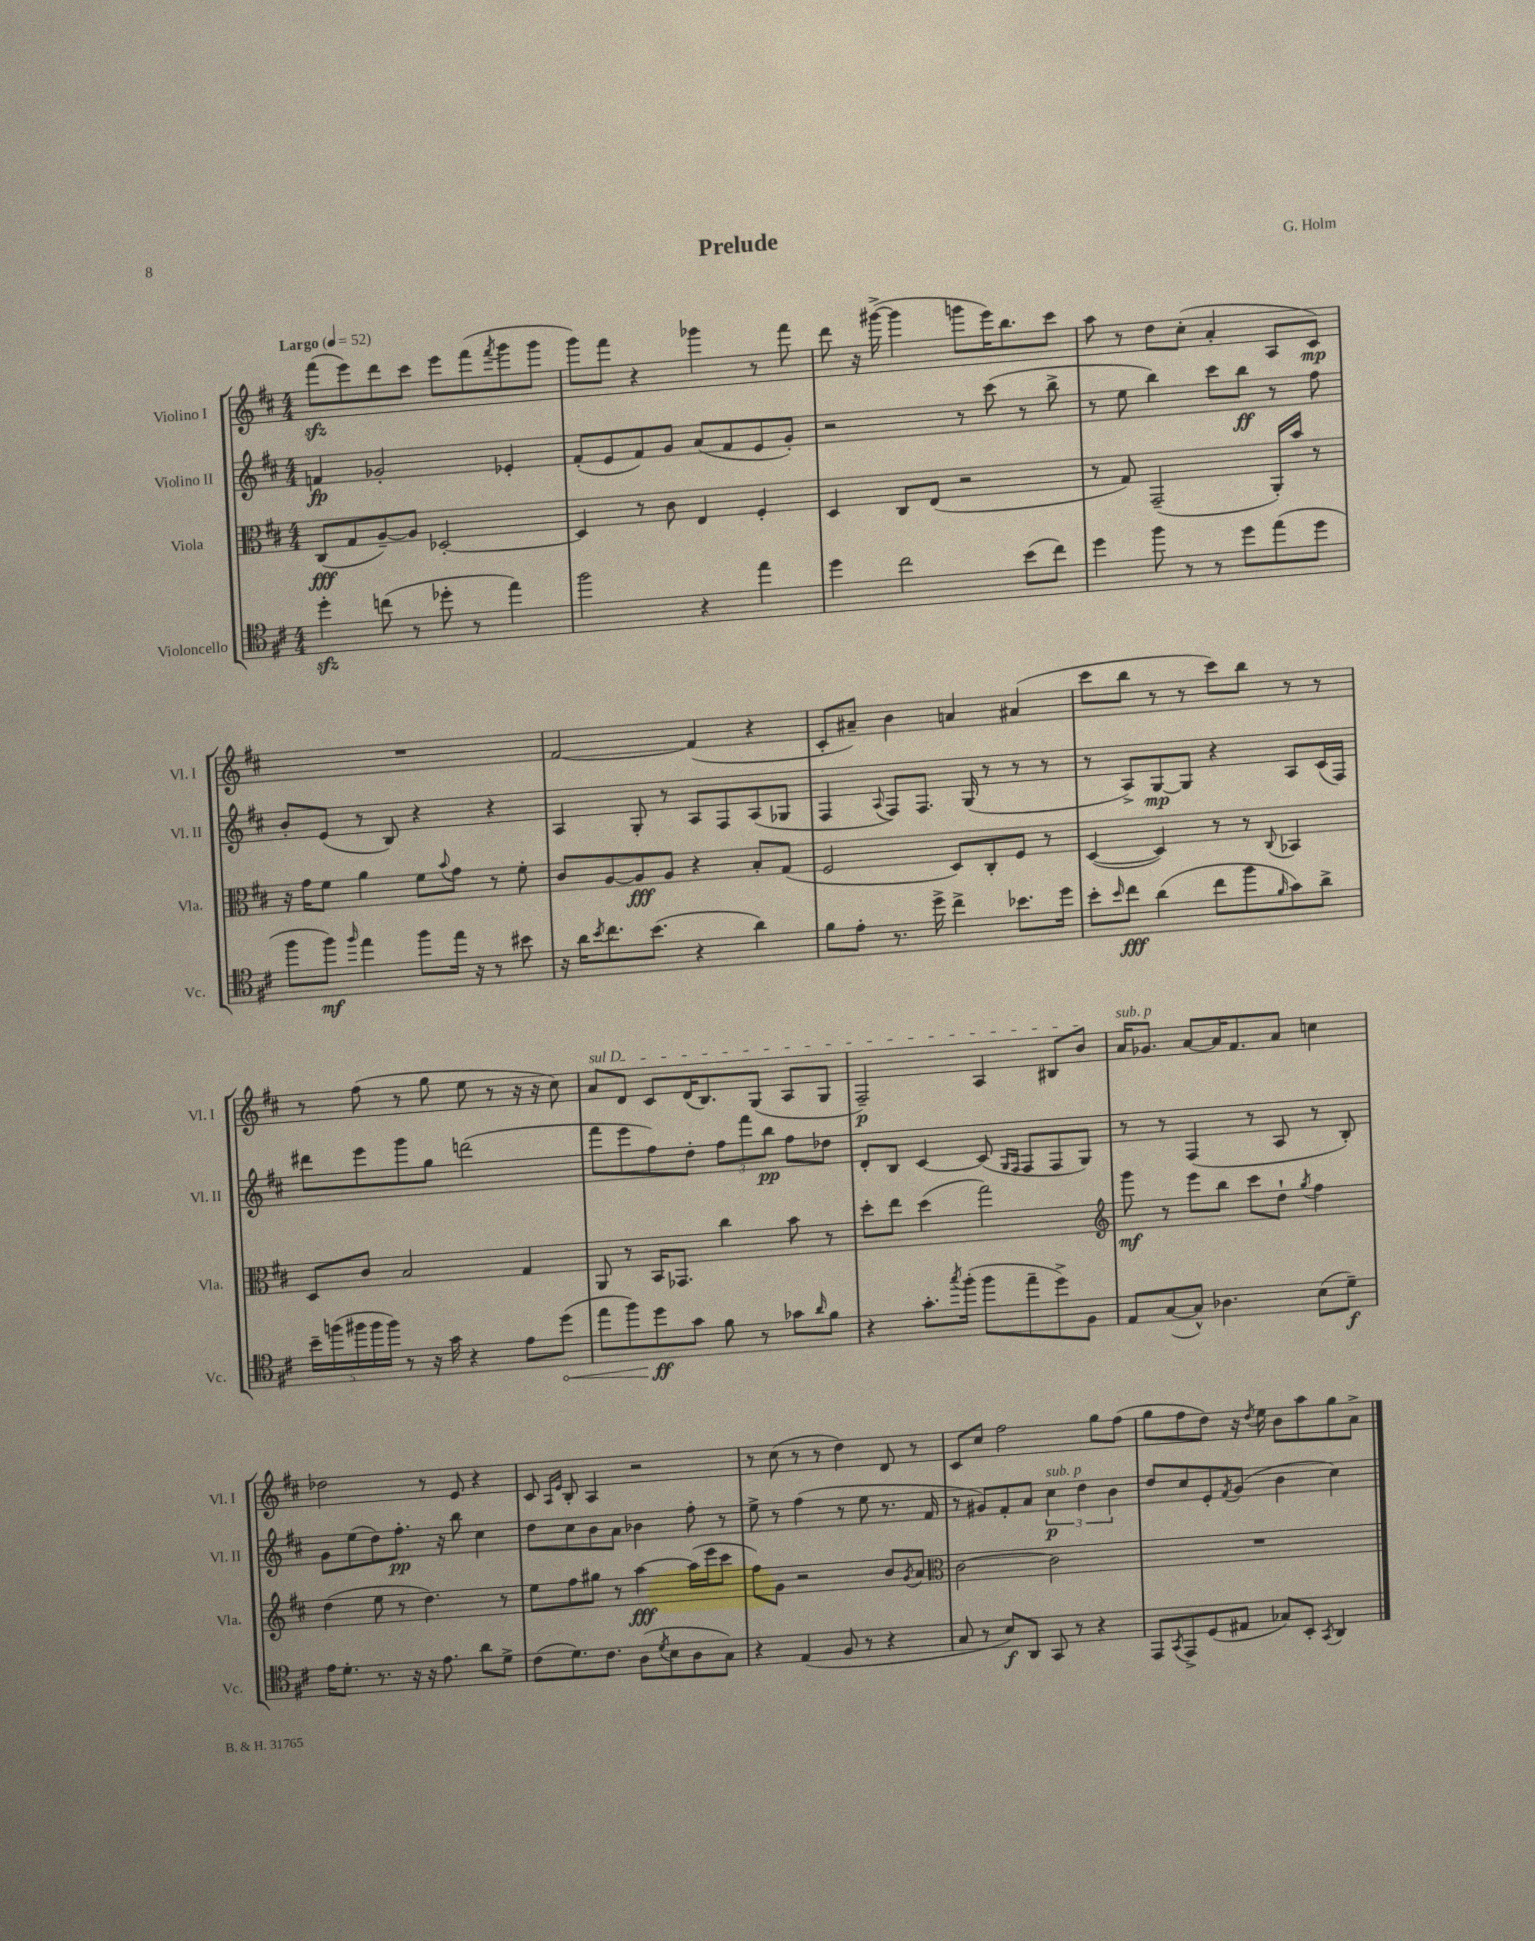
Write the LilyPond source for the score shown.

\header { title = "Prelude" composer = "G. Holm" }
<<
\new StaffGroup <<
\new Staff = "s0" \with { instrumentName = "Violino I" shortInstrumentName = "Vl. I" } {
    \clef treble \key d \major \numericTimeSignature \time 4/4 \tempo "Largo" 4 = 52
    fis'''8\sfz( e'''8) d'''8 cis'''8 e'''8 fis'''8( \acciaccatura { fis'''8 } g'''8 g'''8 |
    g'''8) fis'''8 r4 ges'''4 r8 fis'''8 |
    d'''8 r16 gis'''16~->( gis'''4 g'''8 e'''16) b''8. cis'''8 |
    a''8 r8 d''8 cis''8-.( a'4-. a8 cis'8\mp) |
    R1 |
    fis'2~ fis'4( r4 |
    cis'8-. ais'8--) b'4 a'4 ais'4( |
    cis'''8 b''8 r8 r8 cis'''8) b''8 r8 r8 |
    r8 fis''8( r8 g''8 e''8 r8 r16 r16 cis''8) |
    \once \override TextSpanner.bound-details.left.text = \markup { \italic "sul D" } a'8\startTextSpan d'8 cis'8 d'16( b8.) g8( a8 g8 |
    fis2--\p) a4 bis8 b'8\stopTextSpan |
    a'16^\markup { \italic "sub. p" } ges'8. a'8~ a'16 fis'8. a'8 c''4 |
    des''2 r8 e'8 r4 |
    cis'8 \grace { a16 e'16 } b8-. a4 r2 |
    r8 cis''8( r8 r8 d''4) d'8 r8 |
    cis'8 cis''8 fis''2 g''8 fis''8( |
    g''8 fis''8 d''8) r16 \acciaccatura { d''8 } e''16 b'8 a''8 g''8 a'8-> \bar "|." |
}
\new Staff = "s1" \with { instrumentName = "Violino II" shortInstrumentName = "Vl. II" } {
    \clef treble \key d \major \numericTimeSignature \time 4/4
    f'4\fp ges'2-. ees'4-. |
    fis'8-.( e'8 fis'8) g'8 a'8( fis'8 e'8 g'8-.) |
    r2 r8 cis'''8( r8 b''8-> |
    r8 e''8 b''4) cis'''8 b''8\ff r8 fis''8 |
    b'8-. e'8( r8 b8) r4 r4 |
    a4 g8-. r8 a8 fis8 a8( ges8 |
    fis4 \appoggiatura { a8 } fis8) fis8. g16( r8 r8 r8 |
    r8 a8->) g8~\mp g8 r4 a8 cis'16( fis16) |
    dis'''8 e'''8 g'''8 g''8 d'''2( |
    fis'''8 e'''8 fis''8) d''8-. \tuplet 3/2 { fis''8 fis'''8 b''8\pp } fis''8 des''8 |
    d'8-. b8 cis'4~ cis'8( \grace { g16 fis16 } fis8 fis8 g8) |
    r8 r8 fis4( r8 a8 r8 b8-.) |
    g'8 e''8( d''8) fis''8.-.\pp r16 b''8 cis''4 |
    d''8 cis''8 b'8 a'8 bes'4 fis''8-. r8 |
    e''8-> r8 fis''4( r8 e''8 r8. fis'16 |
    r8 gis'8) fis'8-. a'8 \tuplet 3/2 { cis''4\p^\markup { \italic "sub. p" } d''4 b'4 } |
    d''8 cis''8 e'8-. \acciaccatura { fis'8 } g'8( b'4 cis''4) \bar "|." |
}
\new Staff = "s2" \with { instrumentName = "Viola" shortInstrumentName = "Vla." } {
    \clef alto \key d \major \numericTimeSignature \time 4/4
    cis8\fff( g8 a8~--) a8 des2~-. |
    des4 r8 cis'8 e4 fis4-. |
    d4 cis8 e8( r2 |
    r8 g8) g,2--( a,16-.) b'16 r8 |
    r16 g'16 fis'8 a'4 fis'8 \appoggiatura { b'8 } g'8 r8 fis'8-. |
    cis'8 a8~ a8\fff a8 r4 b8-. g8( |
    fis2 d8) cis8-. fis8 r8 |
    d4~( d4) r8 r8 \appoggiatura { cis8 } bes,4 |
    d8 cis'8 b2 g4 |
    a,8 r8 b,16 ges,8. cis''4 b'8 r8 |
    d''8-. e''8 d''4( g''2) |
    \clef treble g'''8\mf r8 e'''8 b''8 cis'''8 d''8-! \acciaccatura { g''8 } fis''4 |
    d''4( e''8 r8 d''4.) r8 |
    e''8 fis''8 gis''8 r8 a''4~\fff a''16( e'''16 cis'''8 |
    fis''8) g'8 r2 b'8 \acciaccatura { g'8 } a'8 |
    \clef alto cis'2~ cis'2 |
    R1 \bar "|." |
}
\new Staff = "s3" \with { instrumentName = "Violoncello" shortInstrumentName = "Vc." } {
    \clef tenor \key d \major \numericTimeSignature \time 4/4
    d''4-.\sfz c''8( r8 des''8-. r8 e''4) |
    fis''2 r4 e''4 |
    d''4 cis''2 b'8( cis''8) |
    d''4 fis''8 r8 r8 d''8 e''8( d''8 |
    fis''8 fis''8\mf) \grace { fis''16 } e''4 fis''8 e''16 r16 r8 bis'8 |
    r16 a'16 \acciaccatura { b'8 } cis''8. b'8.( r4 a'4) |
    fis'8 e'8-. r8. d''16-> cis''4-> bes'8. d''16 |
    b'8-. \grace { b'16 } cis''8\fff a'4( cis''8 fis''8 \grace { fis'16 } g'8) a'8-> |
    \tuplet 5/4 { b'16-- f''16( fis''16 fis''16 fis''16) } r8 r16 g'16 r4 e'8 \once \override Hairpin.circled-tip = ##t d''8\<( |
    e''8 fis''8) d''8\ff\! g'8 fis'8 r8 ges'8 \grace { a'16 } fis'8 |
    r4 g'8.-. \acciaccatura { g''8 } fis''16-.( fis''8 e''8-- d''8->) fis8 |
    e8 g8~( g8-^) aes4. b8( d'8--\f) |
    e'16 d'8.-. r8. r16 r16 e'8. a'8 d'8-> |
    cis'8( d'8.) cis'8. a8( \acciaccatura { d'8 } b8 a8 g8) |
    r4 e4( fis8 r8 r4 |
    g8 r8 b8\f) a,8 g,8 r8 r4 |
    e,8 \acciaccatura { g,8 } e,8-> d8( eis8 ges8) b,8-. \acciaccatura { g,8 } a,4 \bar "|." |
}
>>
>>
\layout { \context { \Score \remove "Bar_number_engraver" } }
----
**TASK STATEMENT**
Count the lines in the rows above that contain the string "alto", treating uppercase and lowercase as different. Give only the number.

**SOLUTION TO THIS TASK**
2